* WORK REQUIRED *
Scan the listing below and copy each line holding the word "brown".
[MATERIAL SHOWN]
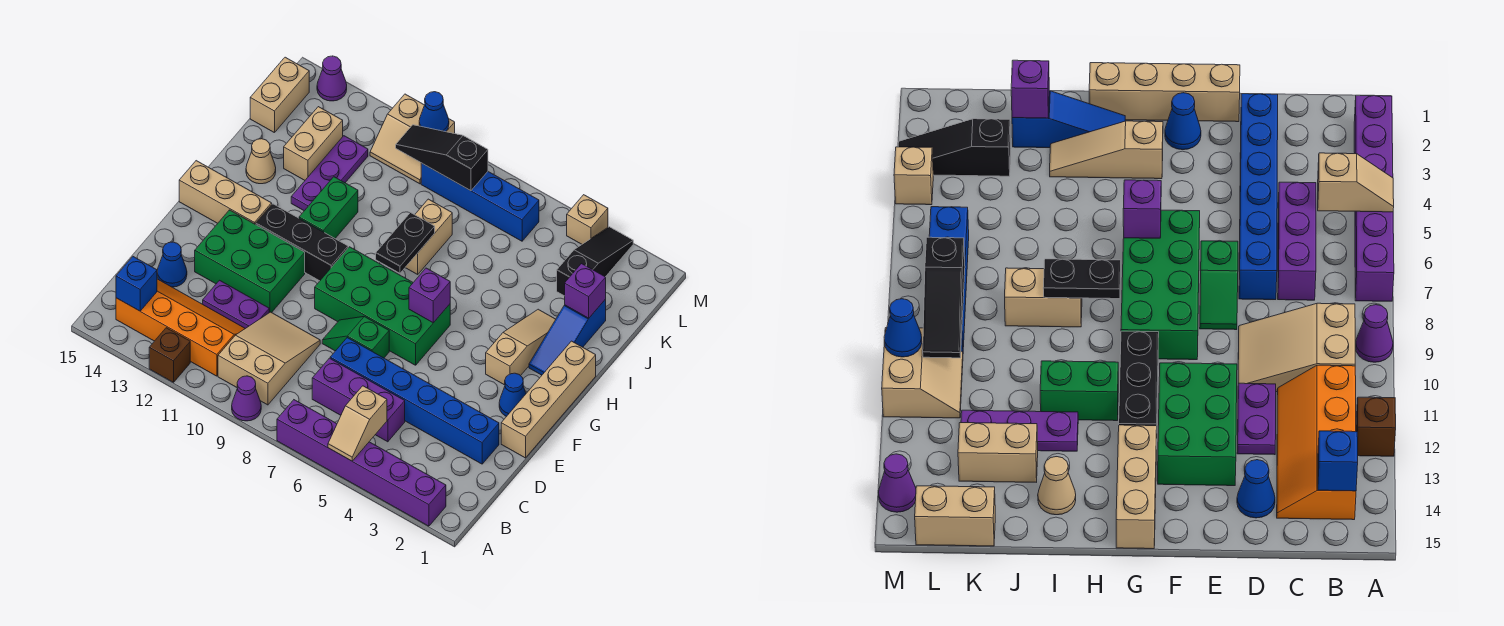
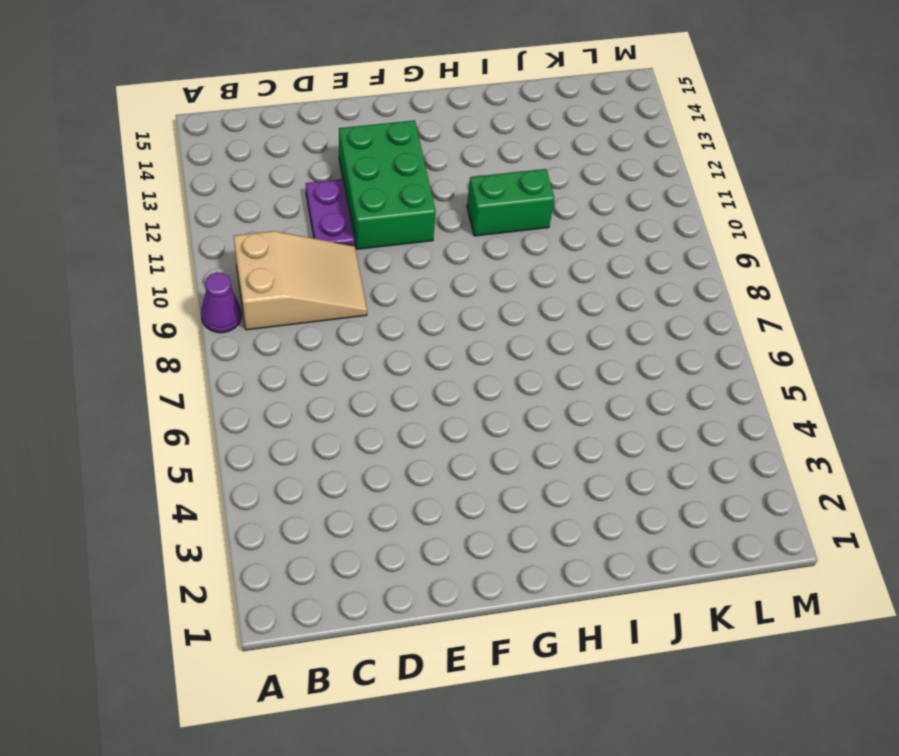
none -> purple brick A2:A7 level 1
none -> brown brick A12 level 1
none -> orange slope B11:C14 level 1 top B
none -> purple brick C5:C7 level 1

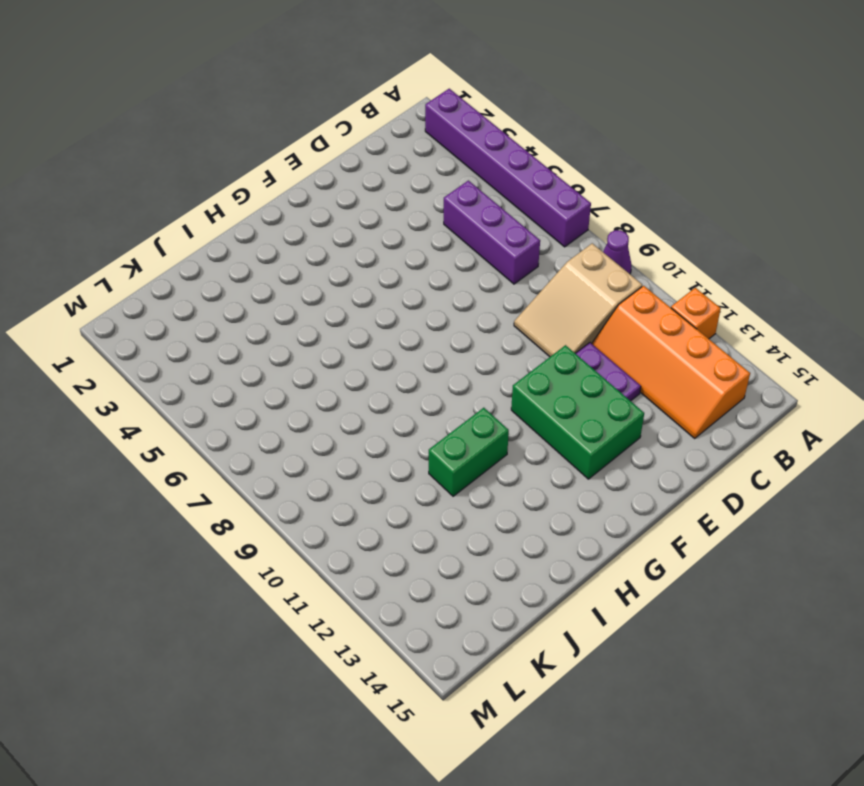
orange brick A12 level 1 -> brown brick A12 level 1
none -> blue brick D2:D7 level 1
none -> blue cone D14 level 1
none -> tan brick E1:H1 level 1
none -> green slope E7:E8 level 1 top 7

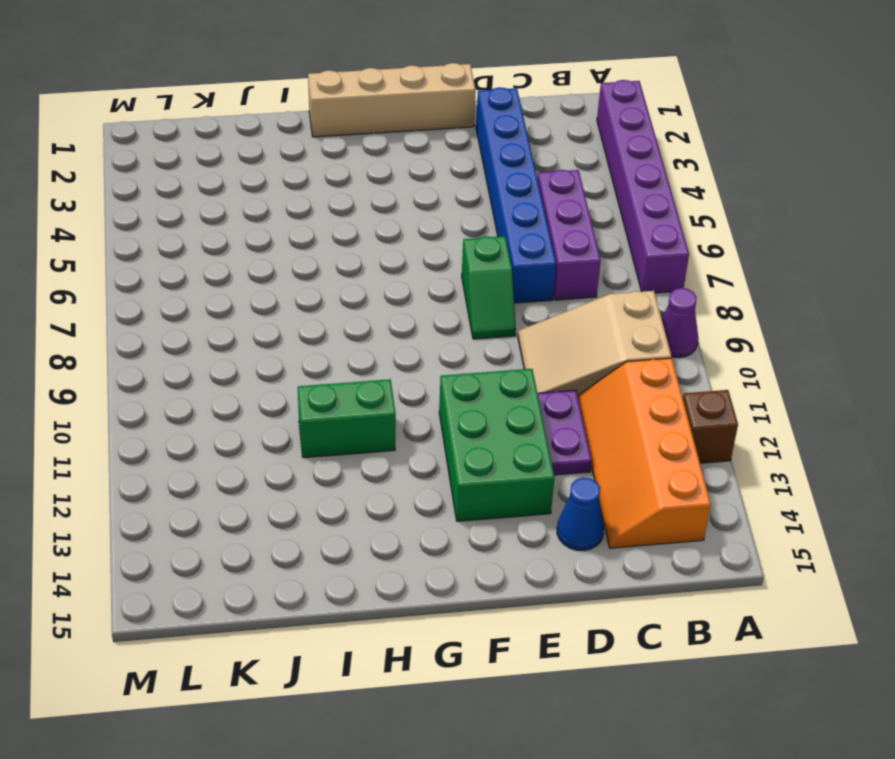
none -> blue cone F2 level 1
none -> green brick F6:G9 level 1
none -> tan slope G3:I3 level 1 top G
none -> black brick G10:G12 level 1

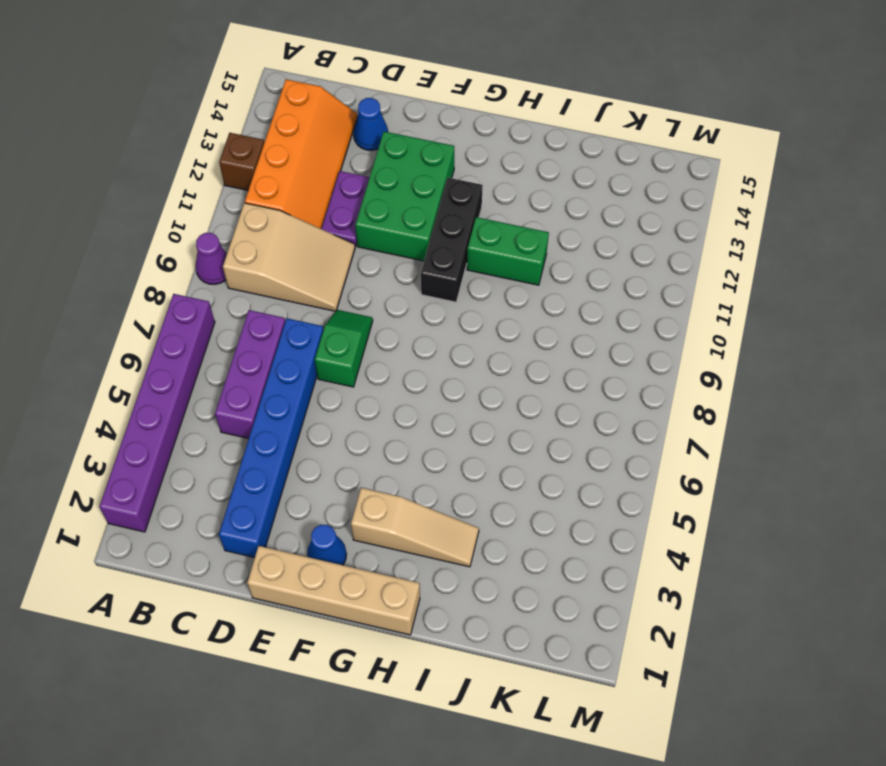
none -> green brick F6:G9 level 1
none -> tan brick G13:G15 level 1
none -> blue slope H2:J2 level 1 top J
none -> tan brick I8:J8 level 1

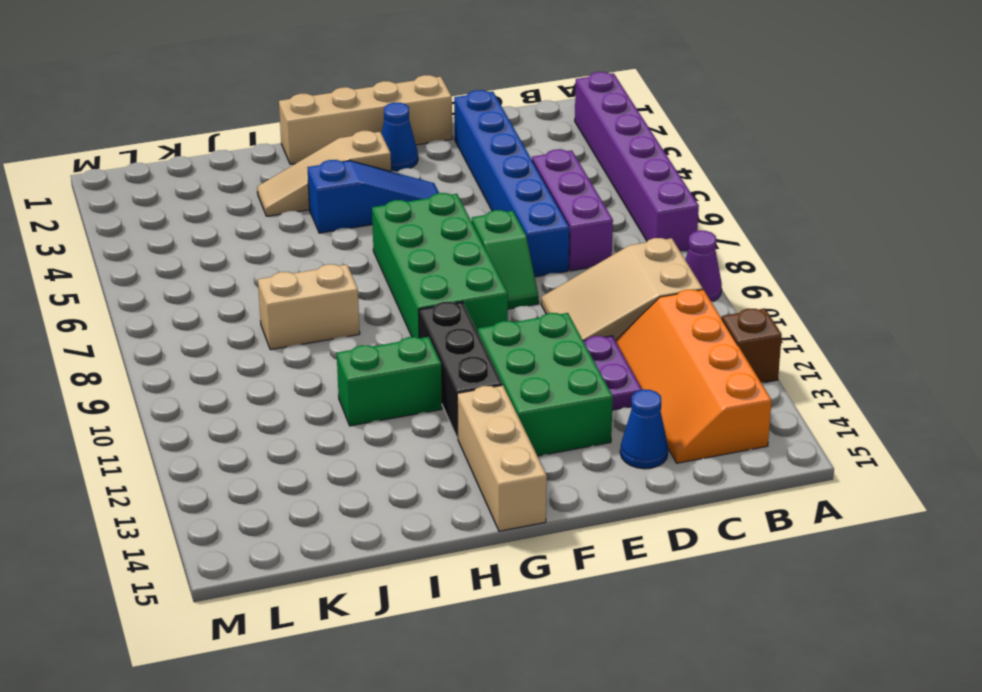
blue slope F4:H4 level 1 top H -> blue slope H2:J2 level 1 top J
none -> purple plate I12:K12 level 1
none -> tan cone I14 level 1
none -> tan brick J13:K13 level 1
none -> black slope K3:M3 level 1 top K

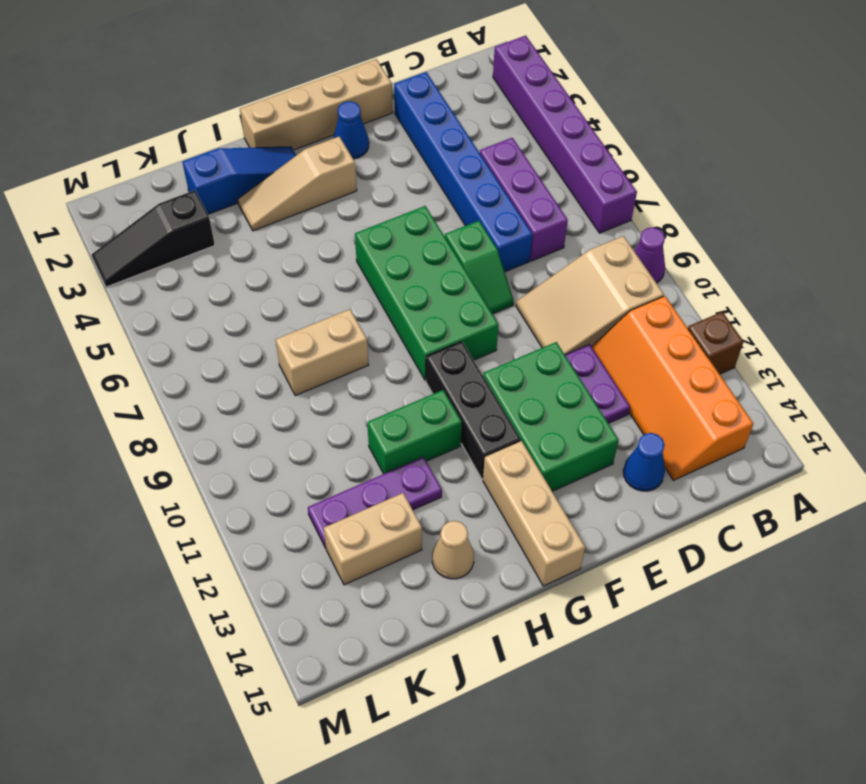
none -> tan brick K15:L15 level 1
none -> blue brick L6:L9 level 1
none -> tan slope L10:M11 level 1 top M
none -> tan brick M4 level 1

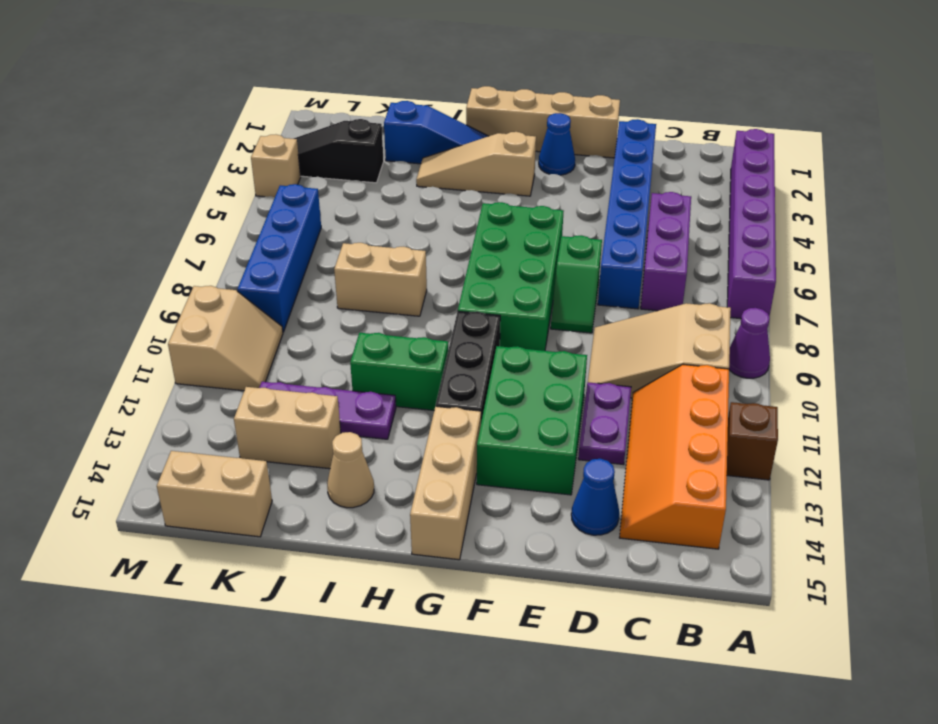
none -> purple cone M14 level 1
none -> tan slope A5:B5 level 2 top B
none -> blue brick B14 level 2
none -> purple brick G6 level 2

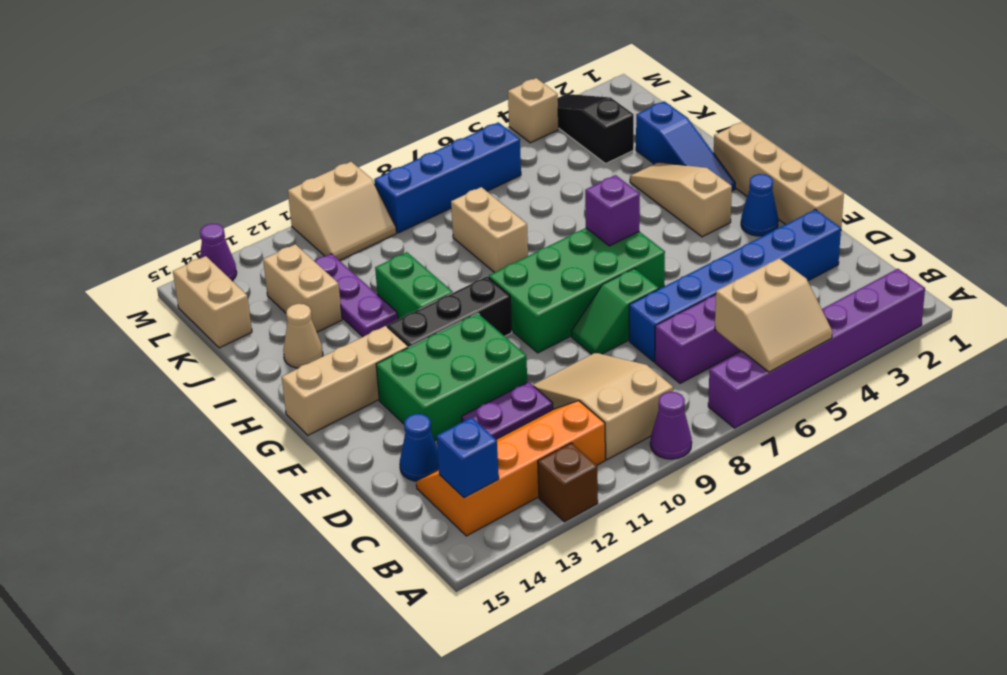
tan slope A5:B6 level 2 top B -> tan slope A5:B5 level 2 top B
none -> black plate H8:I8 level 2
none -> purple brick J2 level 2
none -> black slope L8:L10 level 2 top 8
none -> blue cone M10 level 2

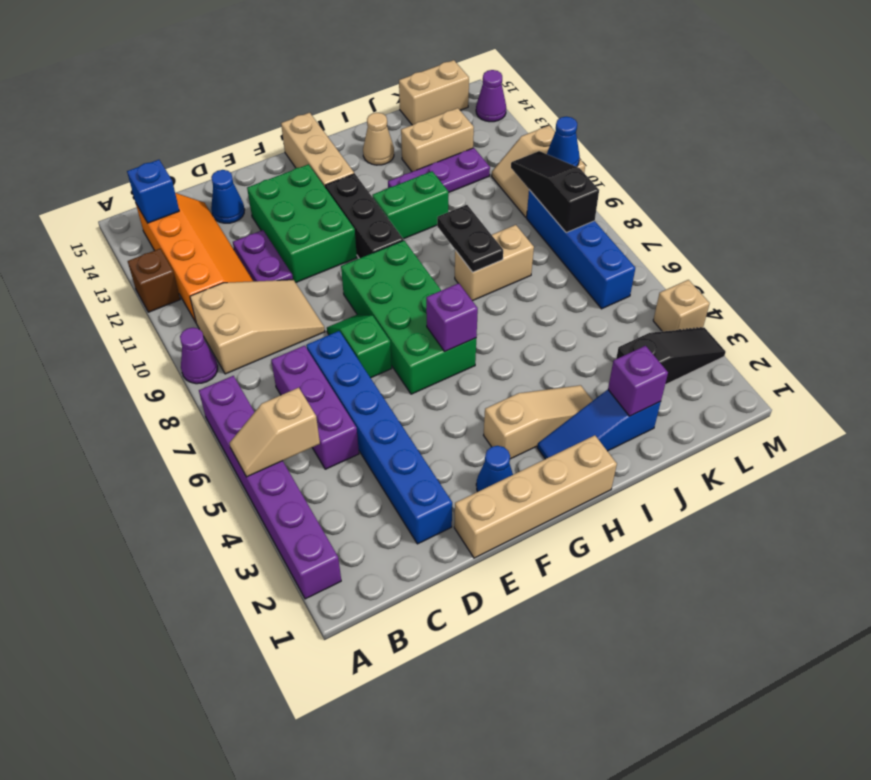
black plate I8:I9 level 2 -> black plate H8:I8 level 2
[/MATERIAL SHOWN]
* TASK OUTPUT *
none -> brown brick A12 level 1
orange brick A12 level 1 -> brown brick A12 level 1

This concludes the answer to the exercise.